■ **Supplied data**
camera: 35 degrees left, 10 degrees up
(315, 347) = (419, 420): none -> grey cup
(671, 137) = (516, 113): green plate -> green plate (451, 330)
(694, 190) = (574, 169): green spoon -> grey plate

--

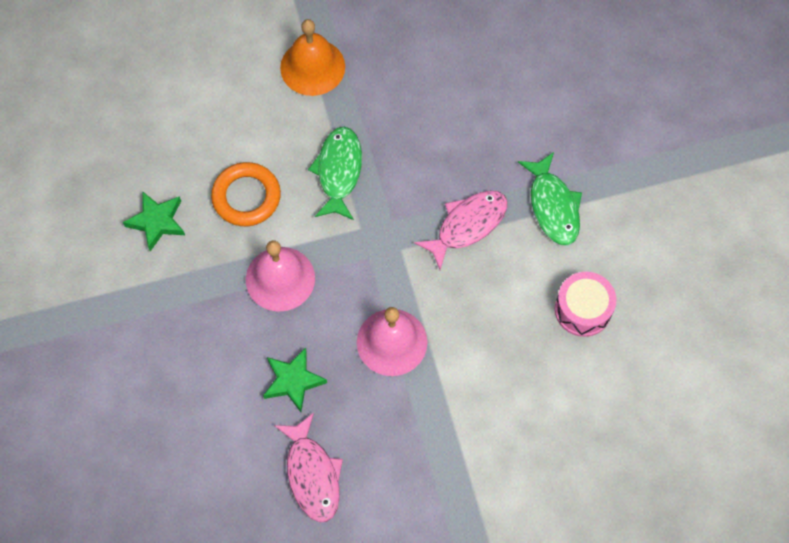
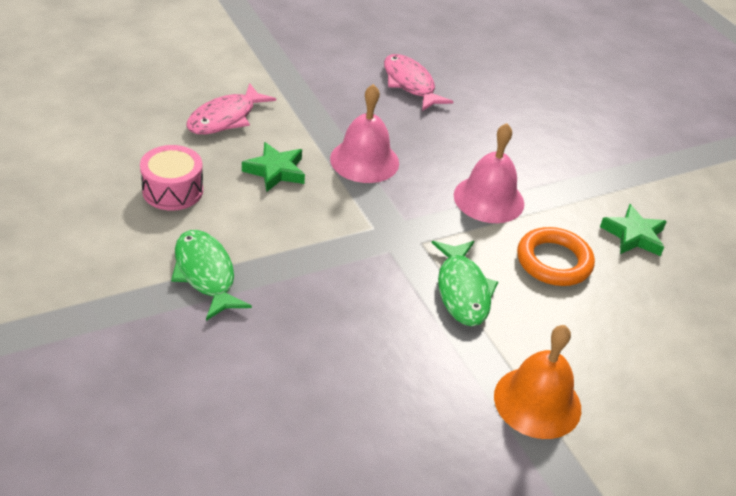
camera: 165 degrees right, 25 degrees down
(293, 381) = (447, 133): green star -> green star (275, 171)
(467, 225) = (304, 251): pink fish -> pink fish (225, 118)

■ **What is expected**
Using the data above, print exactly the lines from the line that contains "(315, 347) = (419, 420): none -> grey cup" through the line that contains "(694, 190) = (574, 169): green", with both included.

■ **Response box**
(315, 347) = (419, 420): none -> grey cup
(671, 137) = (516, 113): green plate -> green plate (451, 330)
(694, 190) = (574, 169): green spoon -> grey plate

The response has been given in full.